§ Work required: An image-free reproduction of the data below is needed: print it exactly.

§ Object change listings:
*** Block opens ***
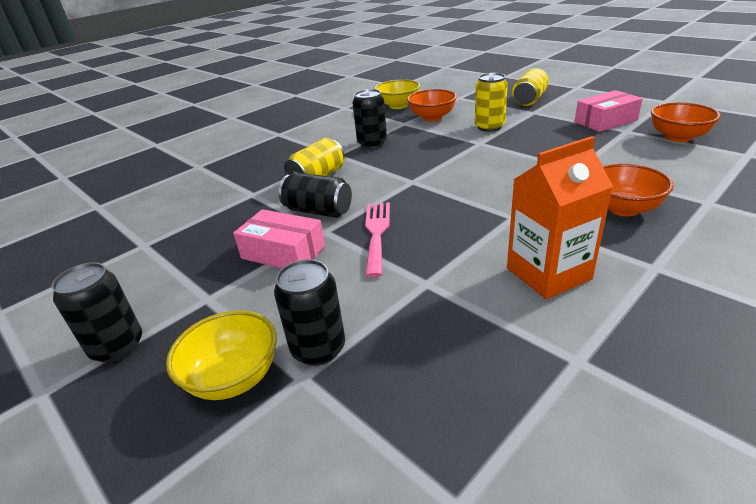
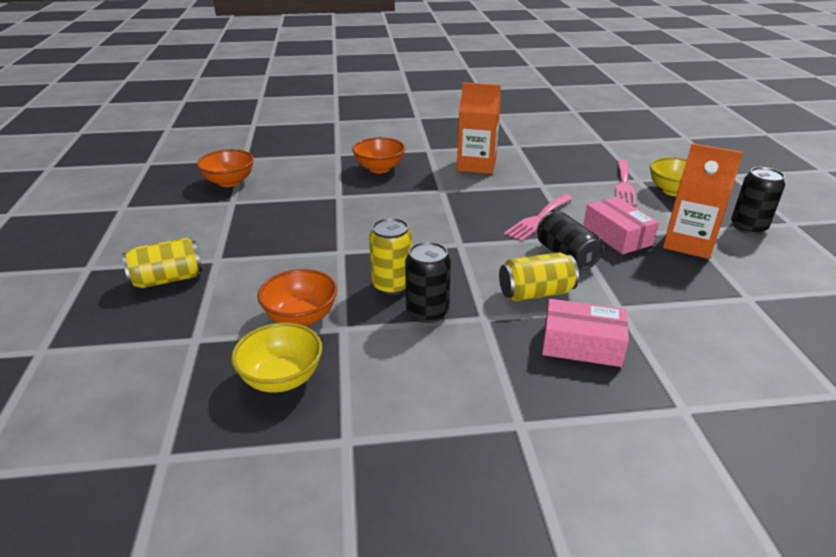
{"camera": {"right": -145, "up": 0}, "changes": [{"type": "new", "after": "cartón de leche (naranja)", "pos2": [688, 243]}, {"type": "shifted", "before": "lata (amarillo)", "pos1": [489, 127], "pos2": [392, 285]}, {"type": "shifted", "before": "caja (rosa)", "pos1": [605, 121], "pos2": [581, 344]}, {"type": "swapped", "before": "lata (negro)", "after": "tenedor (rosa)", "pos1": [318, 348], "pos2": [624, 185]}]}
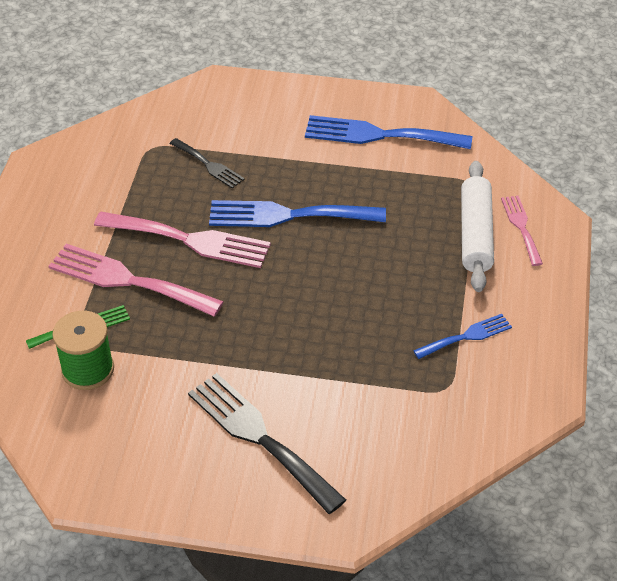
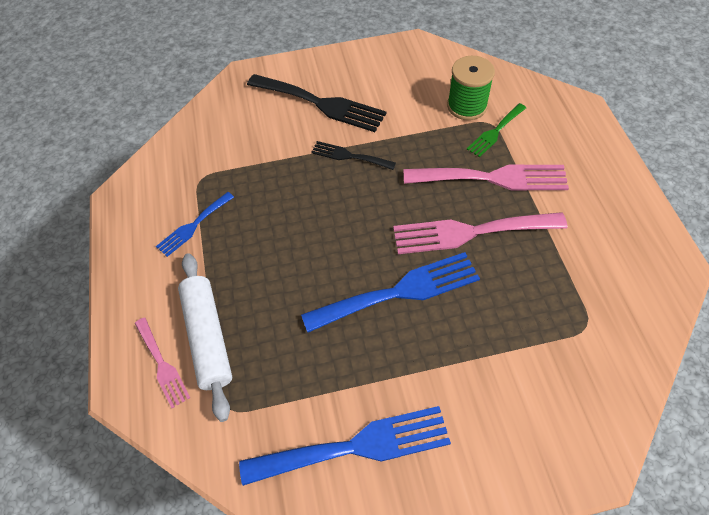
{"camera": {"right": 160, "up": 10}, "changes": [{"type": "shifted", "before": "tenedor (negro)", "pos1": [209, 165], "pos2": [349, 156]}]}
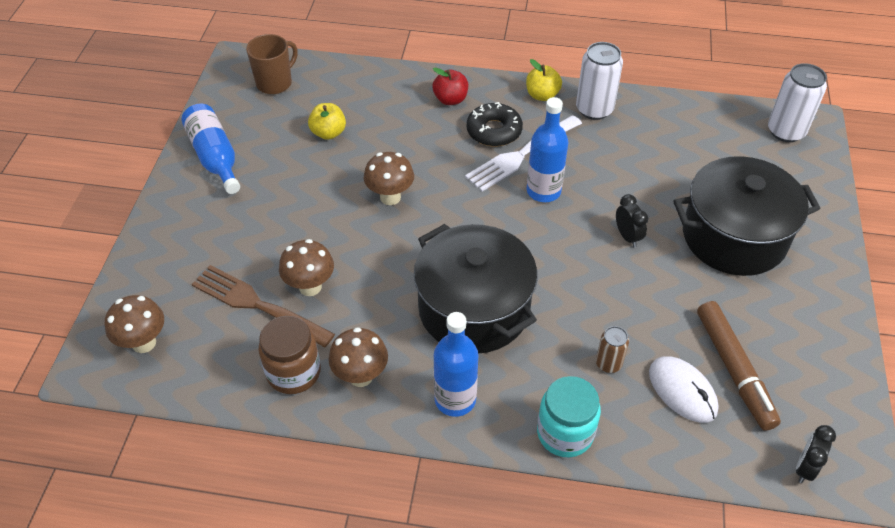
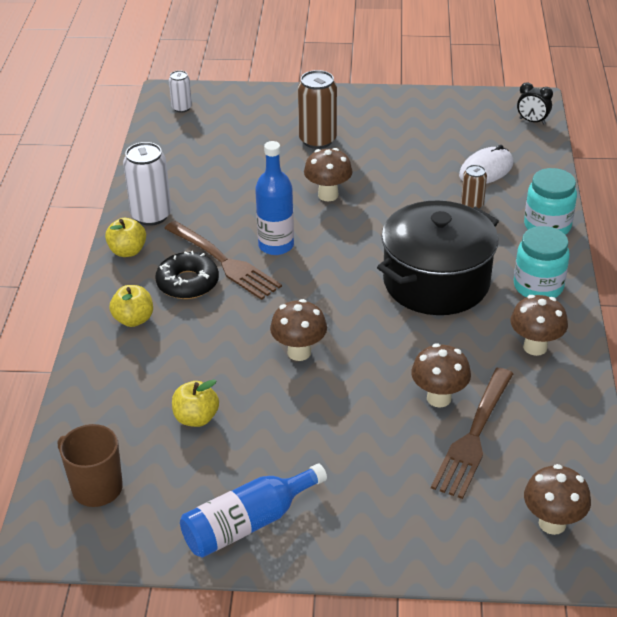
{"camera": {"right": -95, "up": -10}, "changes": [{"type": "gone", "before": "tarro (marrón)", "pos1": [293, 372]}, {"type": "gone", "before": "rotulador (marrón)", "pos1": [734, 370]}, {"type": "swapped", "before": "botella (azul)", "after": "tarro (turquesa)", "pos1": [455, 399], "pos2": [538, 286]}, {"type": "swapped", "before": "despertador (negro)", "after": "seta (marrón)", "pos1": [627, 236], "pos2": [328, 195]}, {"type": "swapped", "before": "olla (negro)", "after": "lata (marrón)", "pos1": [734, 237], "pos2": [317, 140]}, {"type": "repainted", "before": "manzana (rojo)", "after": "manzana (amarillo)", "pos1": [450, 99], "pos2": [133, 319]}, {"type": "repainted", "before": "tenedor (blanco)", "after": "tenedor (marrón)", "pos1": [521, 154], "pos2": [223, 262]}, {"type": "scaled", "before": "lata (blanco)", "pos1": [785, 131], "pos2": [181, 108], "scale": 0.56}]}
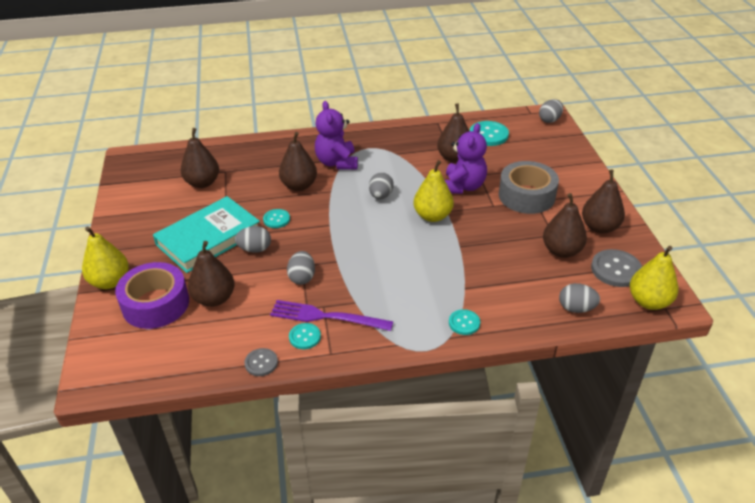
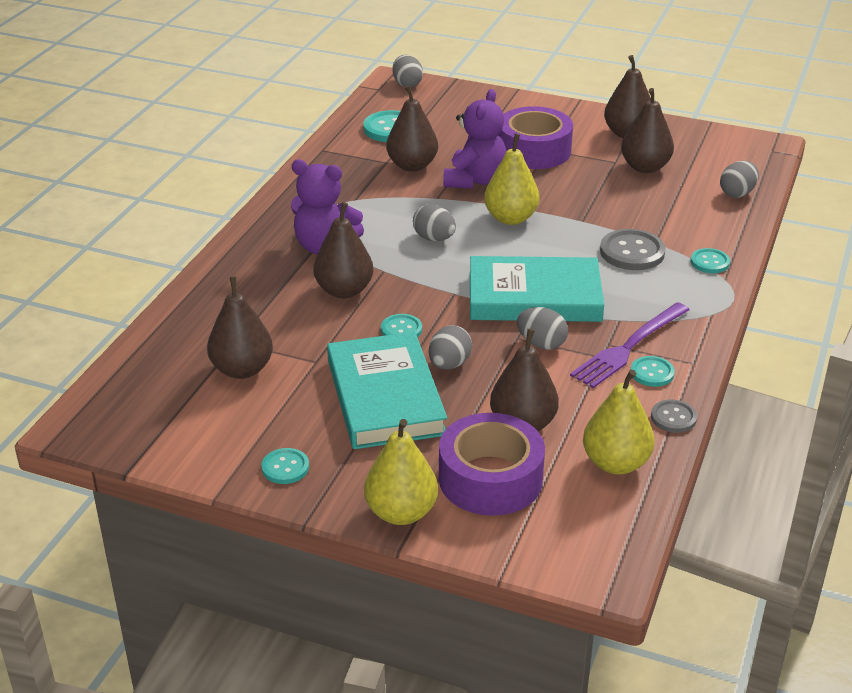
{"camera": {"right": -60, "up": -5}, "changes": [{"type": "new", "after": "botón (turquesa)", "pos2": [285, 467]}, {"type": "new", "after": "libro (turquesa)", "pos2": [534, 297]}, {"type": "shifted", "before": "botón (gris)", "pos1": [616, 269], "pos2": [632, 252]}, {"type": "shifted", "before": "pera (amarillo)", "pos1": [648, 301], "pos2": [615, 463]}, {"type": "repainted", "before": "cinta adhesiva (gris)", "after": "cinta adhesiva (morado)", "pos1": [526, 196], "pos2": [534, 150]}, {"type": "rotated", "before": "osito (morado)", "pos1": [463, 186], "pos2": [475, 180], "turn": 60}]}
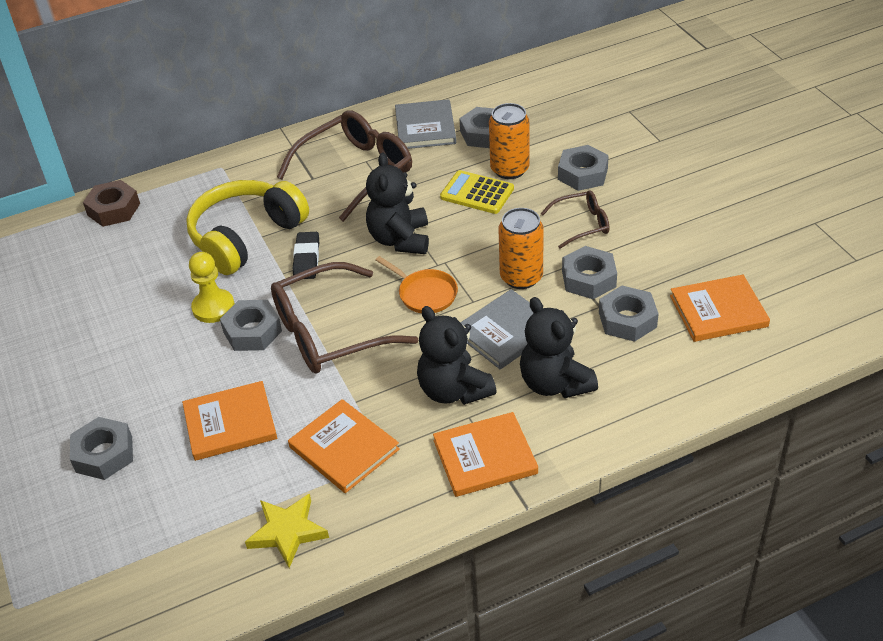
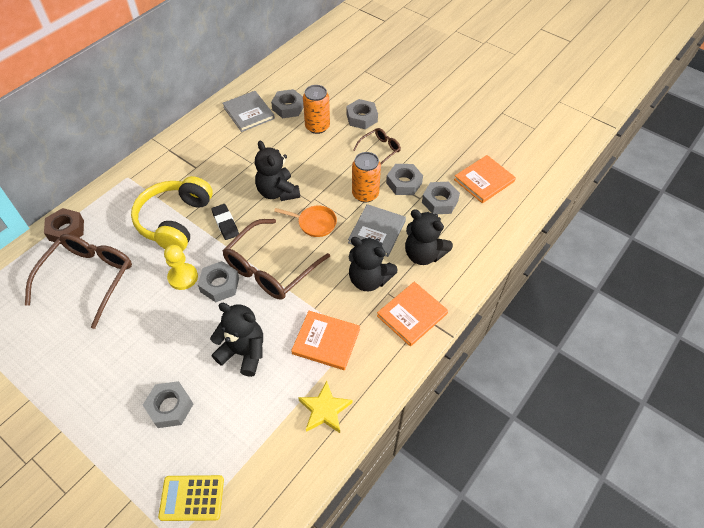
{"camera": {"right": -30, "up": 10}, "changes": [{"type": "shifted", "before": "gafas (marrón)", "pos1": [356, 171], "pos2": [88, 278]}, {"type": "shifted", "before": "calculadora (amarillo)", "pos1": [477, 193], "pos2": [192, 498]}, {"type": "swapped", "before": "libro (naranja)", "after": "osito (negro)", "pos1": [230, 423], "pos2": [243, 352]}]}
*** Block closes ***
§ Result of the task:
{"camera": {"right": -145, "up": 0}, "changes": [{"type": "new", "after": "cartón de leche (naranja)", "pos2": [688, 243]}, {"type": "shifted", "before": "lata (amarillo)", "pos1": [489, 127], "pos2": [392, 285]}, {"type": "shifted", "before": "caja (rosa)", "pos1": [605, 121], "pos2": [581, 344]}, {"type": "swapped", "before": "lata (negro)", "after": "tenedor (rosa)", "pos1": [318, 348], "pos2": [624, 185]}]}
{"camera": {"right": 160, "up": 10}, "changes": [{"type": "shifted", "before": "tenedor (negro)", "pos1": [209, 165], "pos2": [349, 156]}]}
{"camera": {"right": -95, "up": -10}, "changes": [{"type": "gone", "before": "tarro (marrón)", "pos1": [293, 372]}, {"type": "gone", "before": "rotulador (marrón)", "pos1": [734, 370]}, {"type": "swapped", "before": "botella (azul)", "after": "tarro (turquesa)", "pos1": [455, 399], "pos2": [538, 286]}, {"type": "swapped", "before": "despertador (negro)", "after": "seta (marrón)", "pos1": [627, 236], "pos2": [328, 195]}, {"type": "swapped", "before": "olla (negro)", "after": "lata (marrón)", "pos1": [734, 237], "pos2": [317, 140]}, {"type": "repainted", "before": "manzana (rojo)", "after": "manzana (amarillo)", "pos1": [450, 99], "pos2": [133, 319]}, {"type": "repainted", "before": "tenedor (blanco)", "after": "tenedor (marrón)", "pos1": [521, 154], "pos2": [223, 262]}, {"type": "scaled", "before": "lata (blanco)", "pos1": [785, 131], "pos2": [181, 108], "scale": 0.56}]}
{"camera": {"right": -60, "up": -5}, "changes": [{"type": "new", "after": "botón (turquesa)", "pos2": [285, 467]}, {"type": "new", "after": "libro (turquesa)", "pos2": [534, 297]}, {"type": "shifted", "before": "botón (gris)", "pos1": [616, 269], "pos2": [632, 252]}, {"type": "shifted", "before": "pera (amarillo)", "pos1": [648, 301], "pos2": [615, 463]}, {"type": "repainted", "before": "cinta adhesiva (gris)", "after": "cinta adhesiva (morado)", "pos1": [526, 196], "pos2": [534, 150]}, {"type": "rotated", "before": "osito (morado)", "pos1": [463, 186], "pos2": [475, 180], "turn": 60}]}
{"camera": {"right": -30, "up": 10}, "changes": [{"type": "shifted", "before": "gafas (marrón)", "pos1": [356, 171], "pos2": [88, 278]}, {"type": "shifted", "before": "calculadora (amarillo)", "pos1": [477, 193], "pos2": [192, 498]}, {"type": "swapped", "before": "libro (naranja)", "after": "osito (negro)", "pos1": [230, 423], "pos2": [243, 352]}]}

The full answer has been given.